> _Prompt_
Only the lines with the string "degrees" are needed; return each of them from the entries below.

Scene edit records
+ + + + +

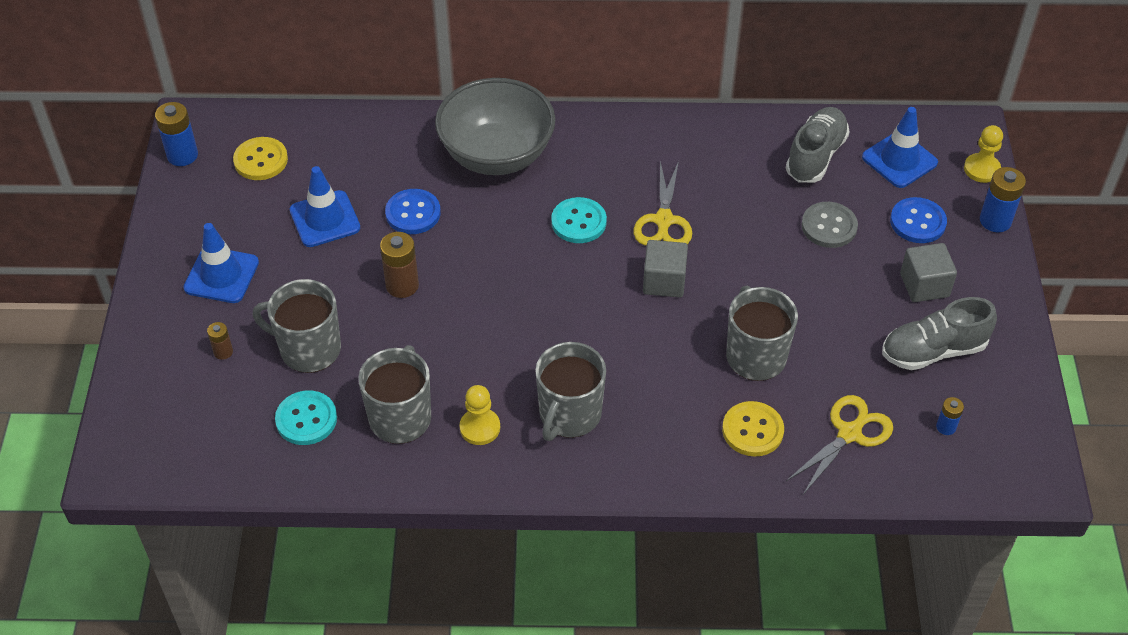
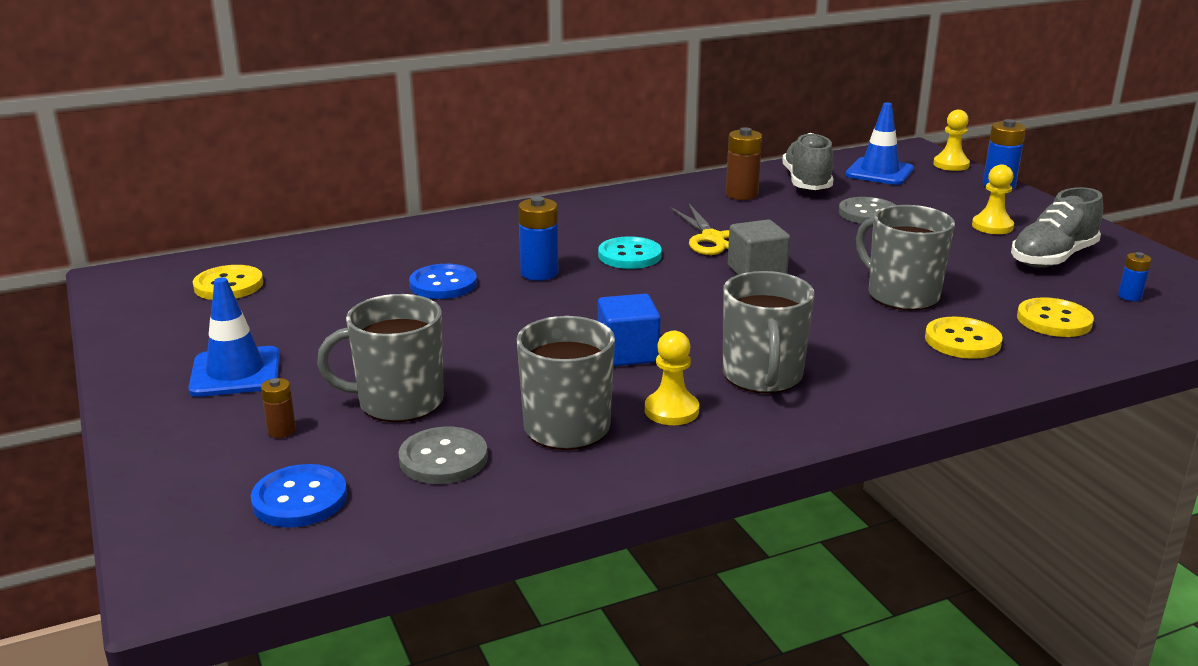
camera: 25 degrees left, 25 degrees down
blue battery [155,102,198,166] -> blue battery moved to [518,196,558,281]
turquoise button [275,390,337,445] -> grey button [398,427,488,484]
blue traffic cone [290,166,360,247] -> none
brown battery [380,232,419,298] -> brown battery moved to [726,127,762,200]
grey bowl [435,78,556,175] -> none
yellow scissors [786,395,893,495] -> yellow button [1017,297,1094,337]
blue button [890,197,947,243] -> blue button moved to [251,464,347,528]
grey cube [900,243,957,302] -> yellow pawn [972,164,1014,234]
none -> blue cube [598,294,661,366]

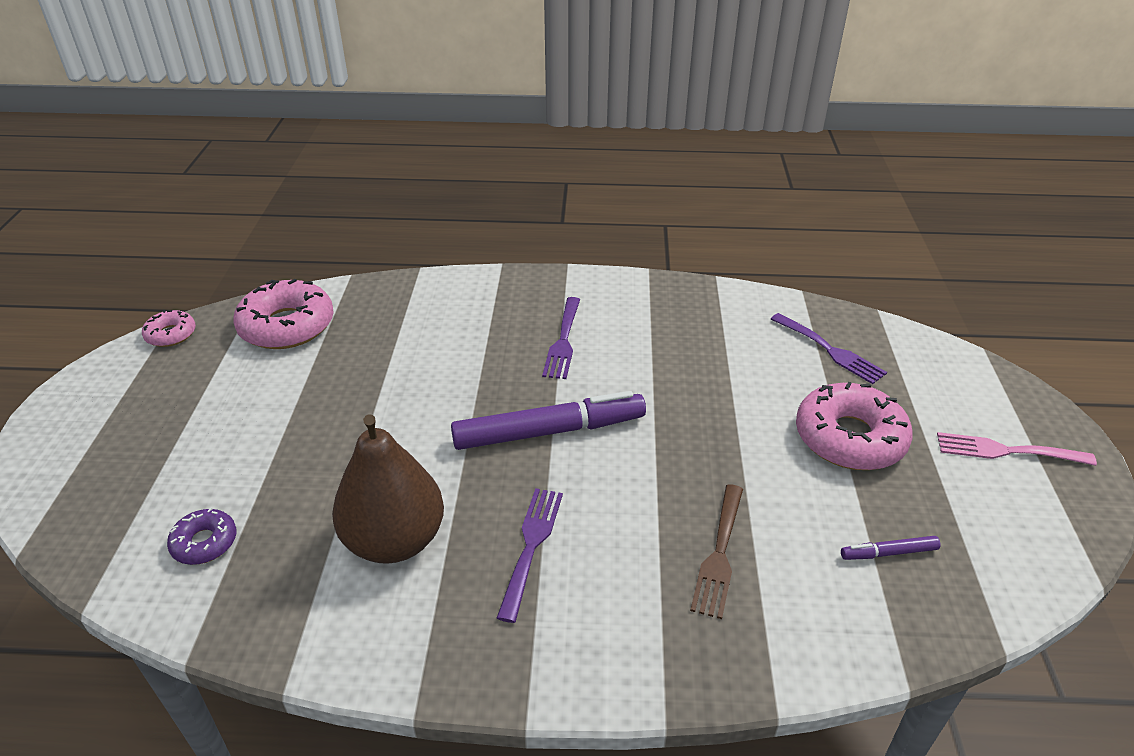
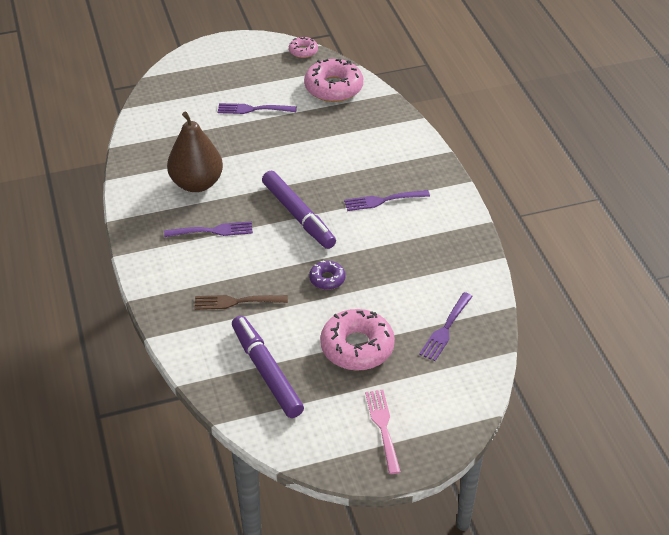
camera: 70 degrees right, 5 degrees up
purple donut [167,507,236,565] -> purple donut moved to [309,260,346,290]
purple marker [841,536,941,560] -> purple marker [232,316,304,418], size x2.24
none -> purple fork [218,103,297,114]

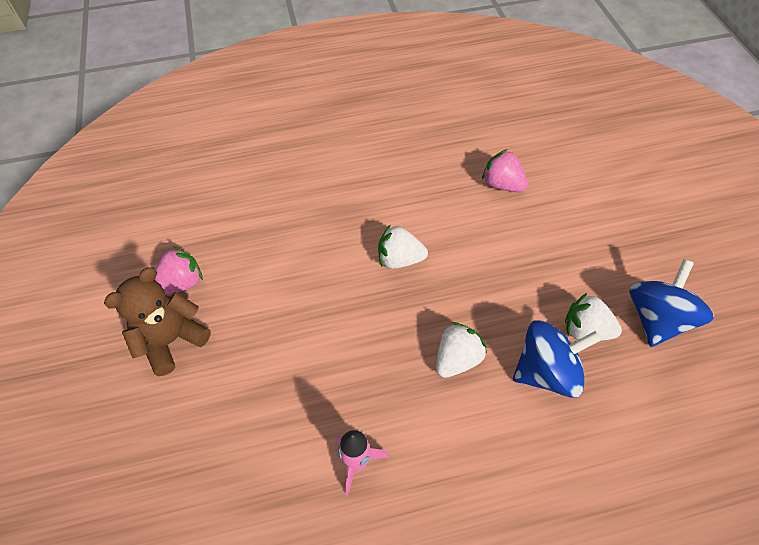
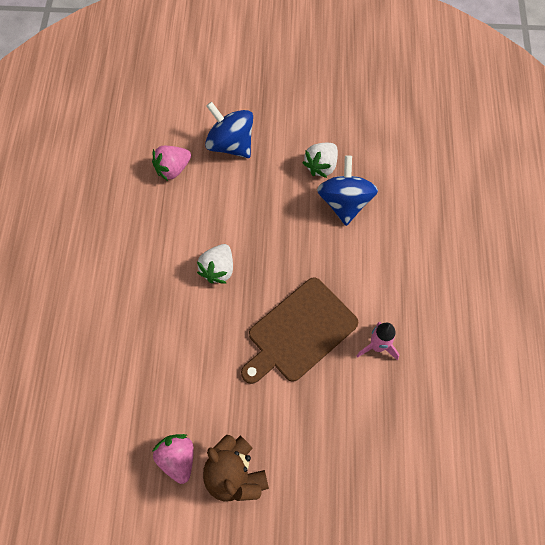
camera: 75 degrees left, 10 degrees up
white strawberry [436,322,487,378] -> none
blue spinning top [629,259,714,347] -> blue spinning top moved to [205,102,253,158]
none -> brown cutting board [241,277,358,384]

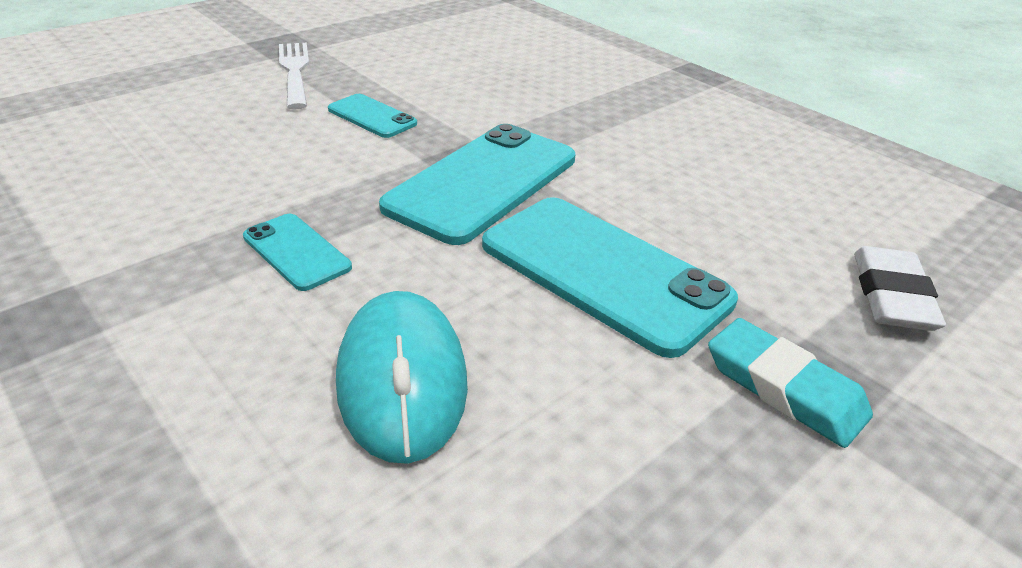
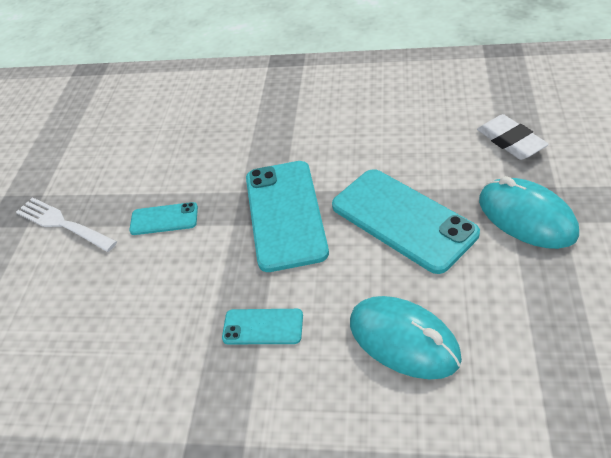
camera: 35 degrees left, 10 degrees up
turquoise phone [482,197,738,358] -> turquoise phone turned 45 degrees clockwise [332,169,480,274]
turquoise eraser [708,318,873,448] -> turquoise mouse [479,176,579,249]

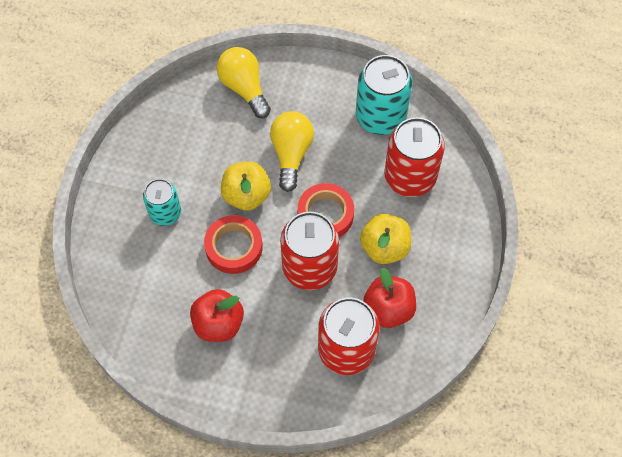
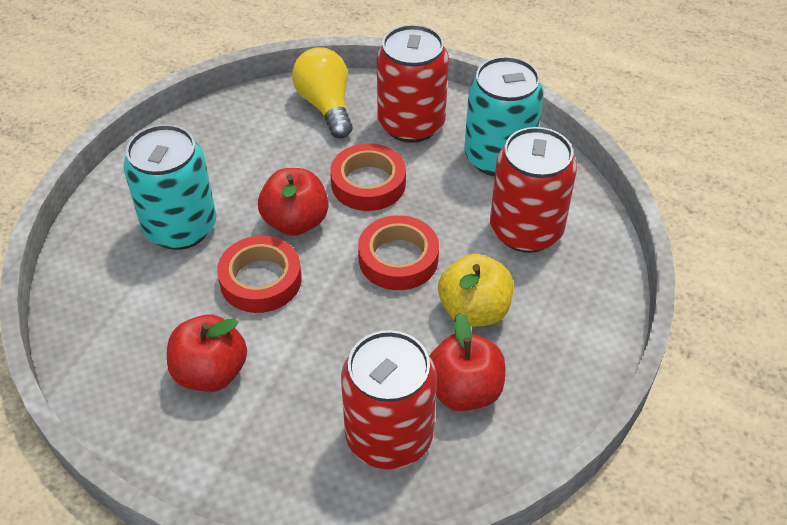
camera: 10 degrees right, 15 degrees down
turquoise can [143,179,181,226] -> turquoise can [123,124,216,250], size x1.65
yellow apple [221,162,271,211] -> red apple [258,168,328,236]
yellow light bulb [270,111,314,192] -> red tape [330,143,406,211]
red can [280,211,339,290] -> red can moved to [377,24,449,143]

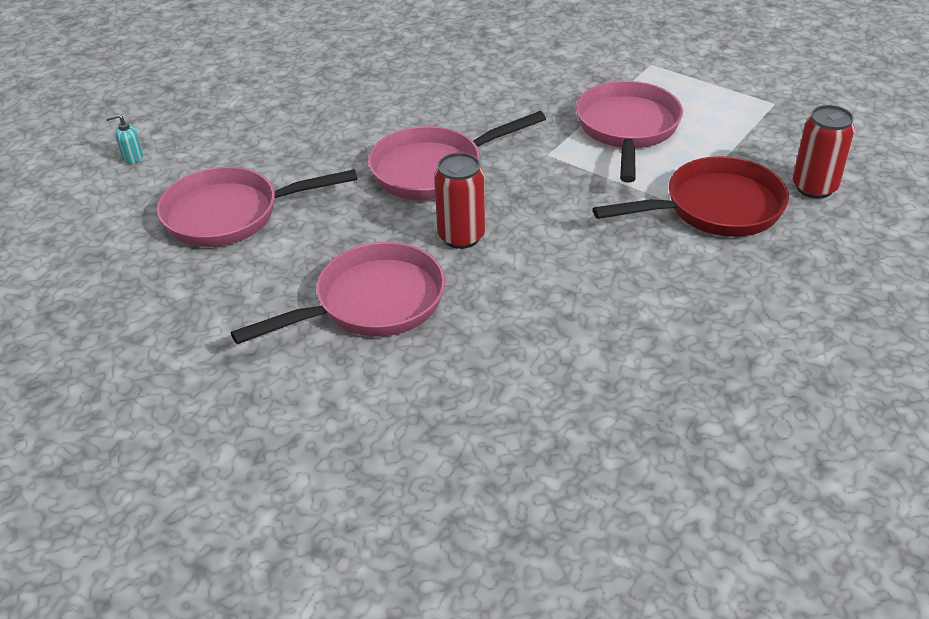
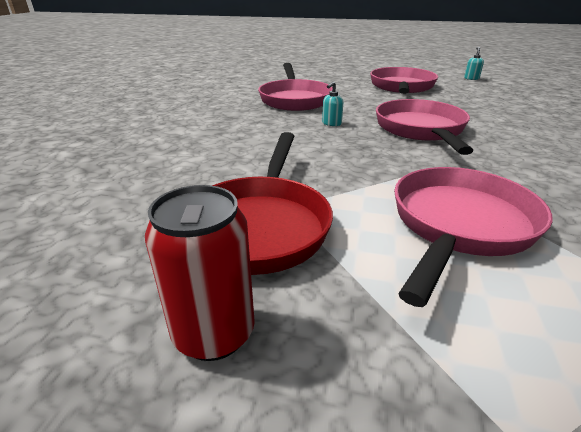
camera: 115 degrees right, 10 degrees down
red can [434,153,485,249] -> turquoise soap dispenser [322,81,343,126]
pink pan [576,81,683,183] -> pink pan turned 90 degrees counterclockwise [394,167,553,307]

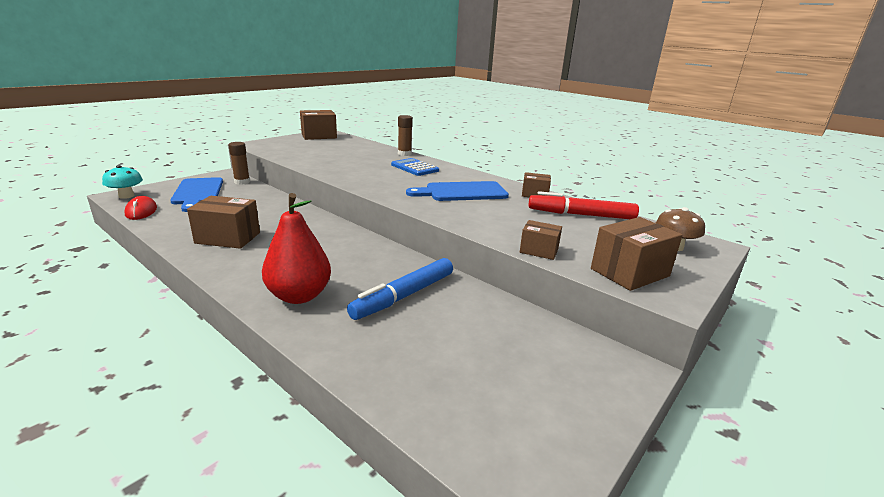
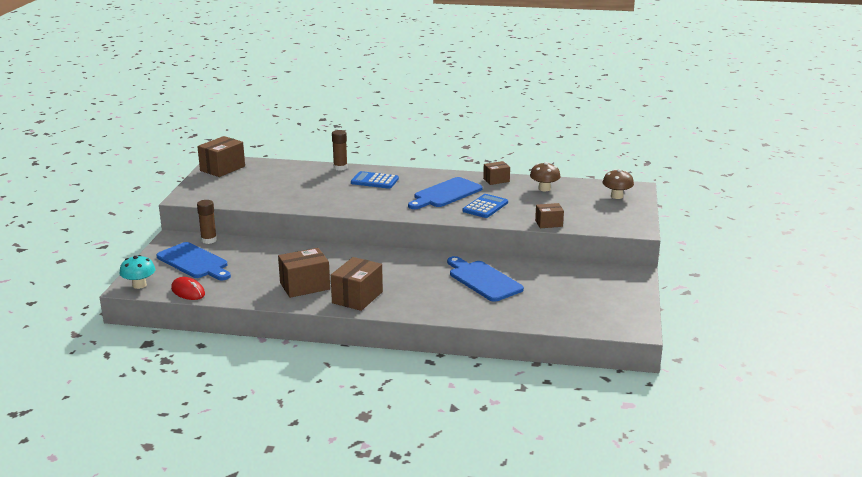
camera: 30 degrees left, 0 degrees up
red pear [262,193,331,304] -> none
blue marker [347,258,453,320] -> blue cutting board [447,256,524,302]
red marker [529,191,639,219] -> brown mushroom [530,162,561,191]
brown box [591,217,683,291] -> brown box moved to [331,257,383,311]
none -> blue calculator [462,194,508,218]

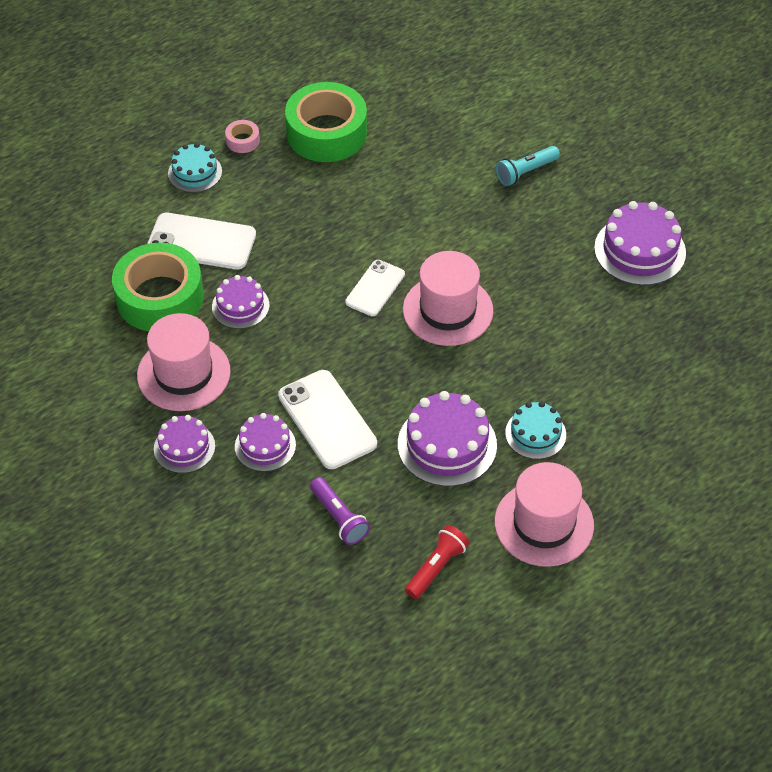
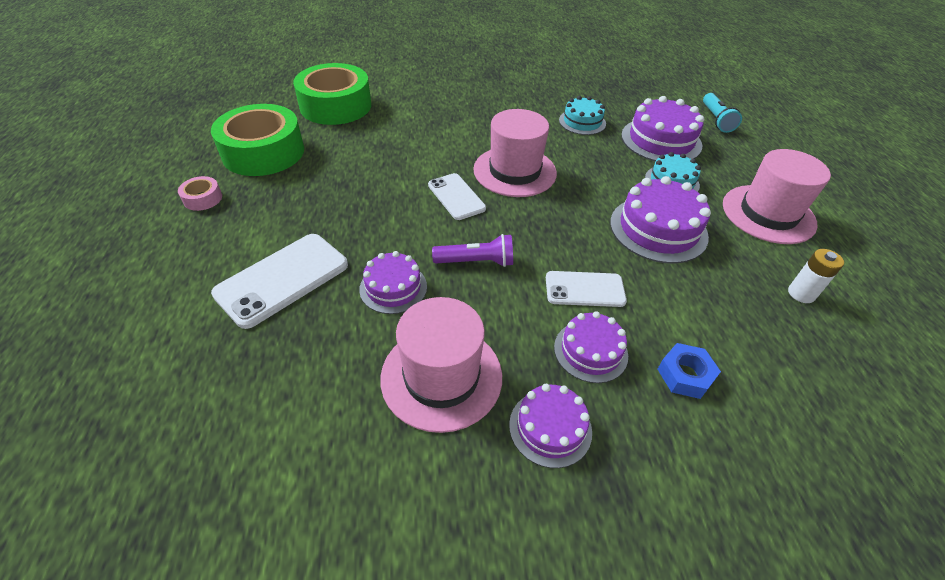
camera: 60 degrees left, 5 degrees down
green tape [112,243,204,331] -> green tape moved to [293,63,371,125]
turquoise cake [168,143,222,193] -> turquoise cake moved to [559,96,606,135]
white phone [278,370,377,469] -> white phone [546,271,627,307], size x0.64
purple flashlight [310,477,370,545] -> purple flashlight moved to [432,234,513,267]
red flashlight [405,525,469,599] -> white battery [788,249,844,303]
turquoise flashlight [496,146,560,186] -> turquoise flashlight moved to [703,93,742,133]
purple cake [594,201,686,286] -> purple cake moved to [621,96,704,162]
none -> blue nut [657,343,721,399]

+ + + + +

> _Solution_
camera: 25 degrees left, 25 degrees down
camera: 70 degrees right, 5 degrees up
camera: 75 degrees left, 10 degrees up
camera: 35 degrees left, 10 degrees up
turquoise phone [482,197,738,358] -> turquoise phone turned 45 degrees clockwise [332,169,480,274]
camera: 10 degrees right, 15 degrees down
camera: 115 degrees right, 10 degrees down
pink pan [576,81,683,183] -> pink pan turned 90 degrees counterclockwise [394,167,553,307]
camera: 30 degrees left, 0 degrees up
camera: 60 degrees left, 5 degrees down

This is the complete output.